ASSIGNMENT -
What is needed is an exact transcription of every record, minus the pictures.

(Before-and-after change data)
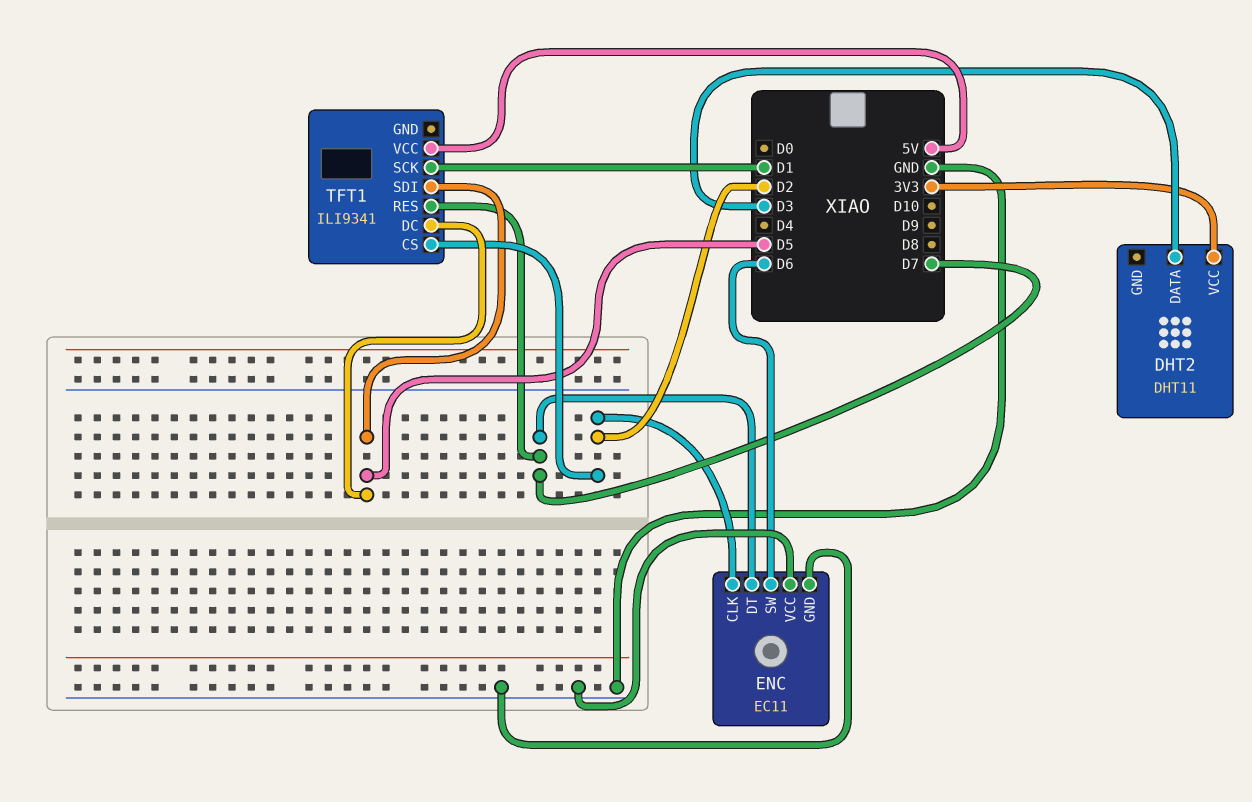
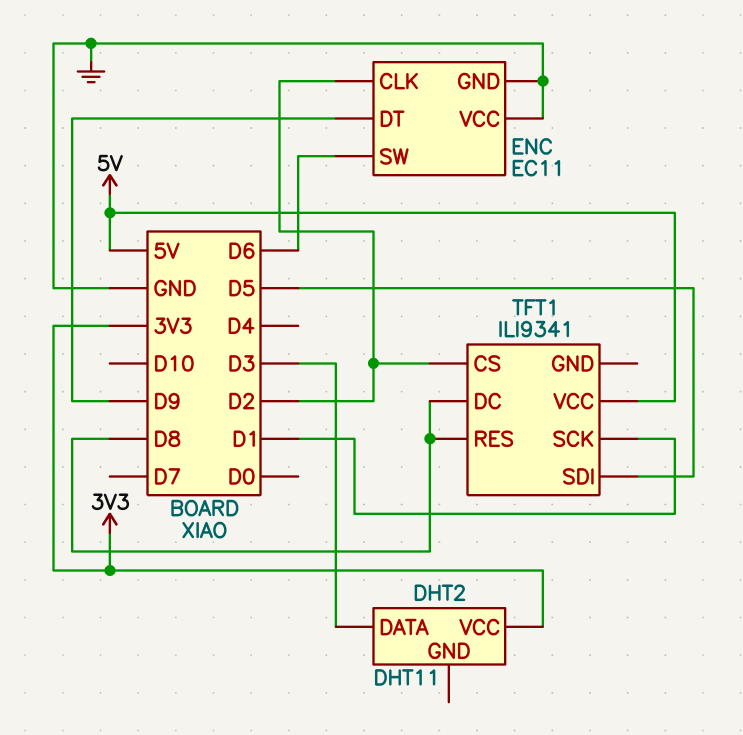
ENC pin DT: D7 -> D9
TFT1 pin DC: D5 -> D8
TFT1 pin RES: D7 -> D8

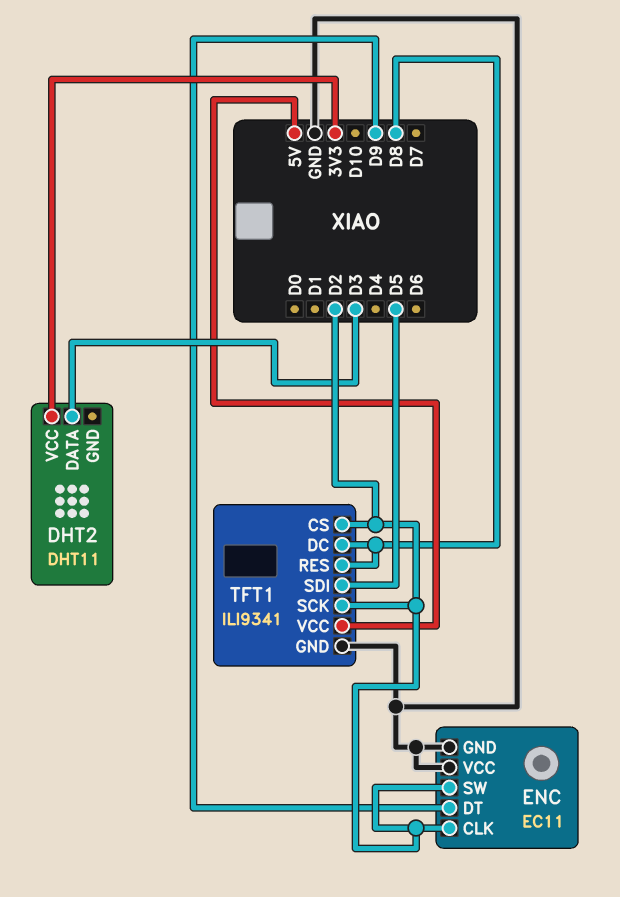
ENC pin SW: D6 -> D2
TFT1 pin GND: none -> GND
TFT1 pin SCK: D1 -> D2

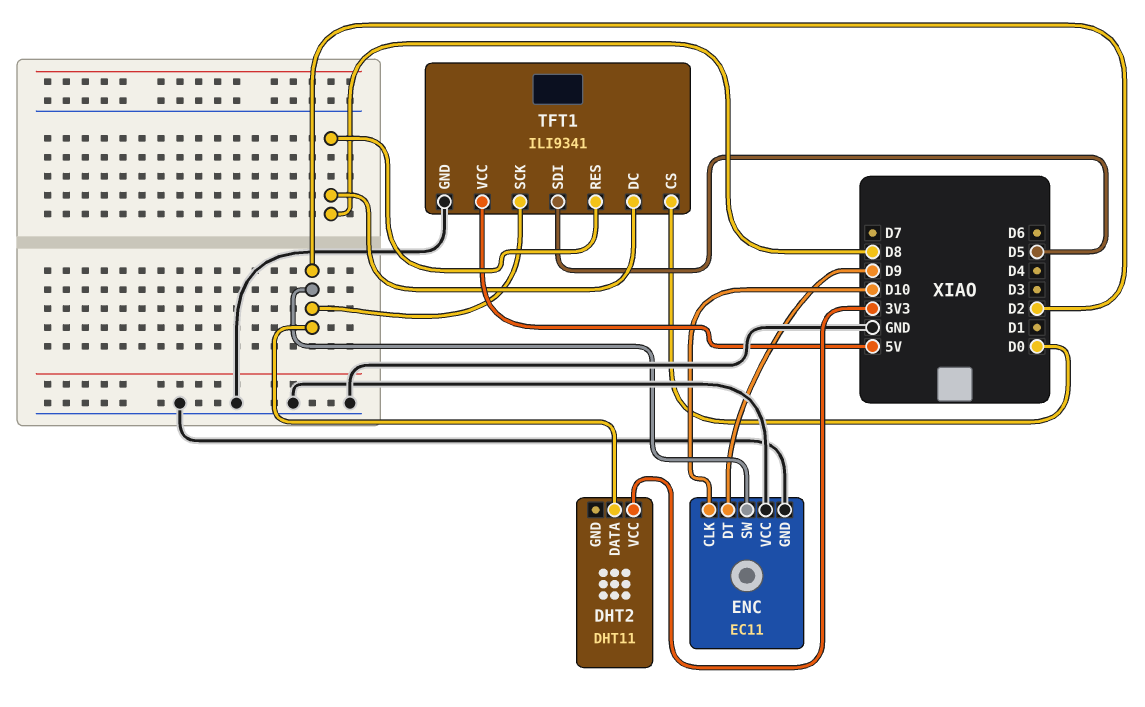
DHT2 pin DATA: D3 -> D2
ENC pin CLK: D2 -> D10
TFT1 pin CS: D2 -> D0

SOLUTION TO THIS TASK -
ENC pin DT: D7 -> D9
TFT1 pin DC: D5 -> D8
TFT1 pin RES: D7 -> D8

ENC pin SW: D6 -> D2
TFT1 pin GND: none -> GND
TFT1 pin SCK: D1 -> D2

DHT2 pin DATA: D3 -> D2
ENC pin CLK: D2 -> D10
TFT1 pin CS: D2 -> D0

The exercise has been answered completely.